» What is being asked: Without any of the pictures, set down the data below exactly.

» Data excerpt:
####################

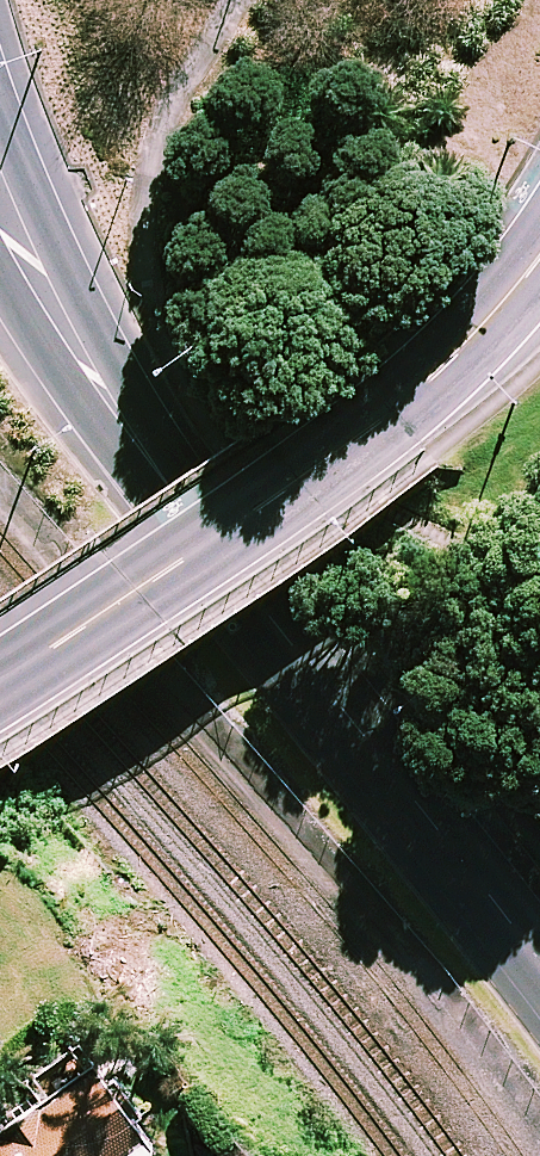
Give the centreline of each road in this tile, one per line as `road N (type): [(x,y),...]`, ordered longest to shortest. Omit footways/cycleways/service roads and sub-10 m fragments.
road 1 (secondary): [(539,969),(136,436),(45,290),(0,191)]
road 2 (secondary): [(0,676),(419,398),(501,315),(539,261)]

####################

» Answer for this exercise:
Give the centreline of each road in this tile, one per line as `road N (type): [(x,y),...]`, ordered longest to shortest. Omit footways/cycleways/service roads and sub-10 m fragments.
road 1 (secondary): [(539,969),(136,436),(45,290),(0,191)]
road 2 (secondary): [(0,676),(419,398),(501,315),(539,261)]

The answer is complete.